-- Task objective --
Present the lines below, starting at the line that contains "yellow cross: moved 10 px right, 7 px up" and continuing through the last line, as a Markdown table with the columns "No." and "Line". Number each row, omit blank lines, and leave the pictures out.
---------------
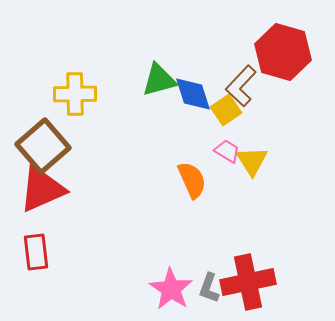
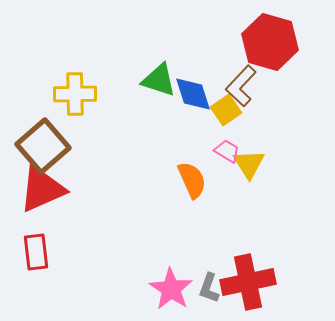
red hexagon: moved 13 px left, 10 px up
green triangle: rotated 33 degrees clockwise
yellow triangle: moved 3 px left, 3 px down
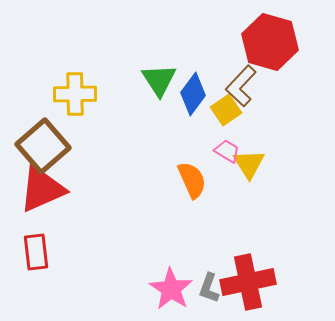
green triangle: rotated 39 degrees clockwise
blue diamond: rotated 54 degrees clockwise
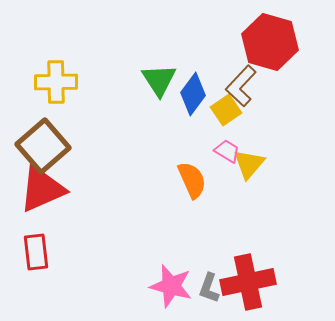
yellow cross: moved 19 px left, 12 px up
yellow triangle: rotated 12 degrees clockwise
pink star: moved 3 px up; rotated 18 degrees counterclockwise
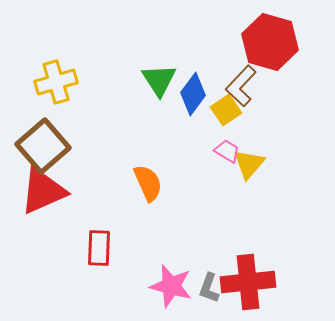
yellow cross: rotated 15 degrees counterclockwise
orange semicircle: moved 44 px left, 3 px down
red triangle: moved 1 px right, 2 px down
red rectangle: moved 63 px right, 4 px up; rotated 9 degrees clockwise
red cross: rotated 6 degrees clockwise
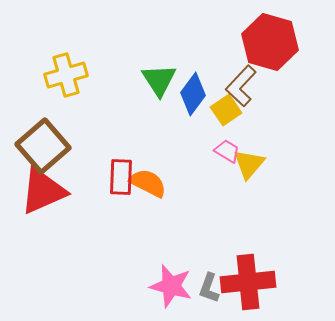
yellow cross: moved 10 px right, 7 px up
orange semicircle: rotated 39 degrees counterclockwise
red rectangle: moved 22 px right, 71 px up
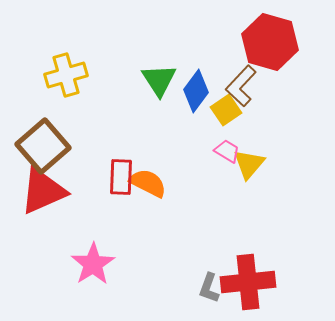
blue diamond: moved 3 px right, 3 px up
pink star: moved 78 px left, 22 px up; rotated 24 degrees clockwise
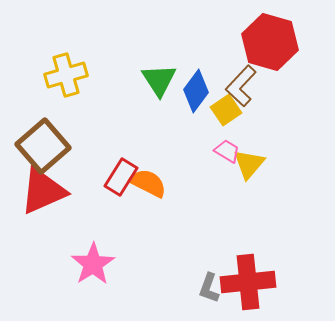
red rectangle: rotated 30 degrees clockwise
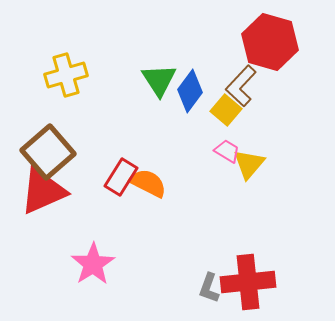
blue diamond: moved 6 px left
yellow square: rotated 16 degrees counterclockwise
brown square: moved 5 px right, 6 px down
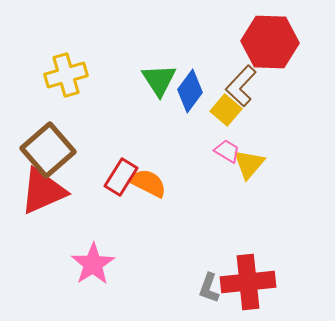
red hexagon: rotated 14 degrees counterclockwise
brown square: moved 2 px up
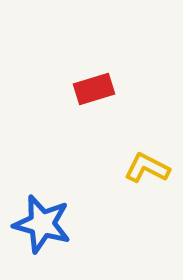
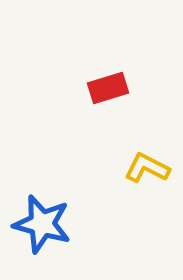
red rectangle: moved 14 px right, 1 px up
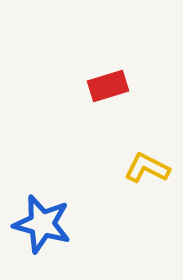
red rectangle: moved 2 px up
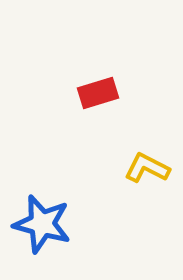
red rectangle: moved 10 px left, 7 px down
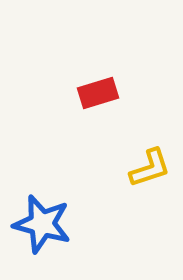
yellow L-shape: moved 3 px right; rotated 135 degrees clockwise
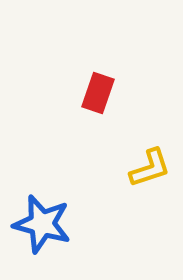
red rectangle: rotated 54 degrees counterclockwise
---------------
-- Worked solution --
| No. | Line |
|---|---|
| 1 | yellow cross: moved 10 px right, 7 px up |
| 2 | orange semicircle: rotated 39 degrees counterclockwise |
| 3 | red rectangle: moved 22 px right, 71 px up |
| 4 | blue diamond: moved 3 px right, 3 px up |
| 5 | pink star: moved 78 px left, 22 px up; rotated 24 degrees clockwise |
| 6 | red rectangle: rotated 30 degrees clockwise |
| 7 | blue diamond: moved 6 px left |
| 8 | yellow square: rotated 16 degrees counterclockwise |
| 9 | brown square: moved 5 px right, 6 px down |
| 10 | red hexagon: rotated 14 degrees counterclockwise |
| 11 | brown square: moved 2 px up |
| 12 | red rectangle: moved 14 px right, 1 px up |
| 13 | red rectangle: moved 2 px up |
| 14 | red rectangle: moved 10 px left, 7 px down |
| 15 | yellow L-shape: moved 3 px right; rotated 135 degrees clockwise |
| 16 | red rectangle: rotated 54 degrees counterclockwise |